#### [TASK REQUIREMENTS]
Search the data for the string "white" and copy each line where it turns up.

#### [RECORD EXCERPTS]
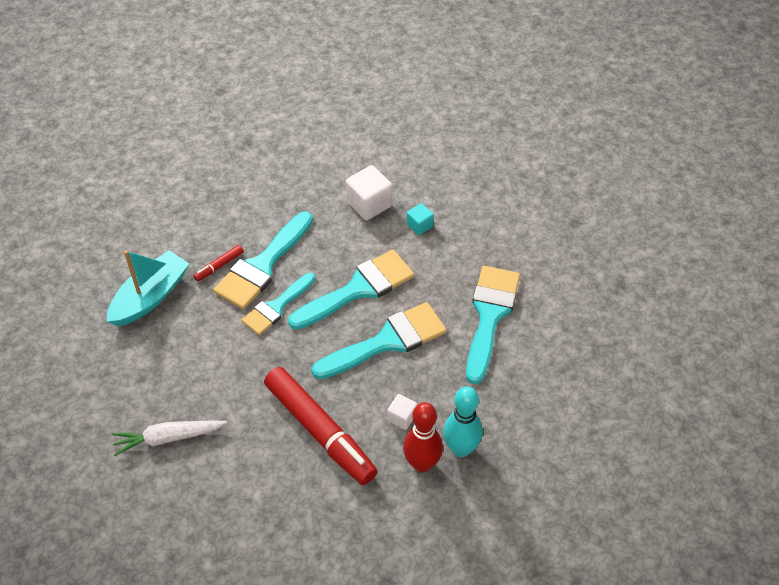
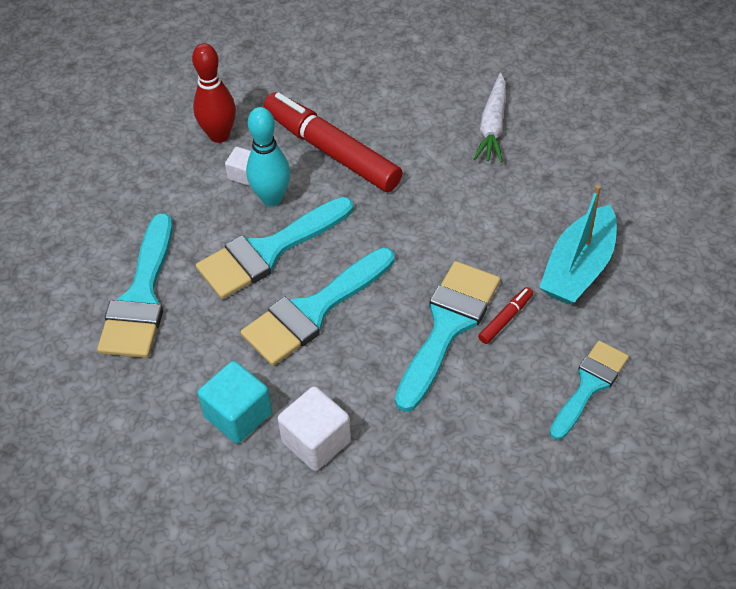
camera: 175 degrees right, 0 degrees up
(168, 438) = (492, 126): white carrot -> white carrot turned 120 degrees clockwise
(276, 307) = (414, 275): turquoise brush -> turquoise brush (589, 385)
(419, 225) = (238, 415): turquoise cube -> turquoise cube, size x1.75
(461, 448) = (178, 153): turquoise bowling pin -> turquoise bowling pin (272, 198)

---

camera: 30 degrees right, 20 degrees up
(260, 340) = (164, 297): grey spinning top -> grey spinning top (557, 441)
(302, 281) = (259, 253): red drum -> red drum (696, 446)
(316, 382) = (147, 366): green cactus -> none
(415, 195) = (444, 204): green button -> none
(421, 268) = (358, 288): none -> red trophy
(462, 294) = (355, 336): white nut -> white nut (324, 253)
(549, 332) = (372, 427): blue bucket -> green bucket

#### [SOLUTION TO THIS PROBLEM]
(168, 438) = (492, 126): white carrot -> white carrot turned 120 degrees clockwise
(462, 294) = (355, 336): white nut -> white nut (324, 253)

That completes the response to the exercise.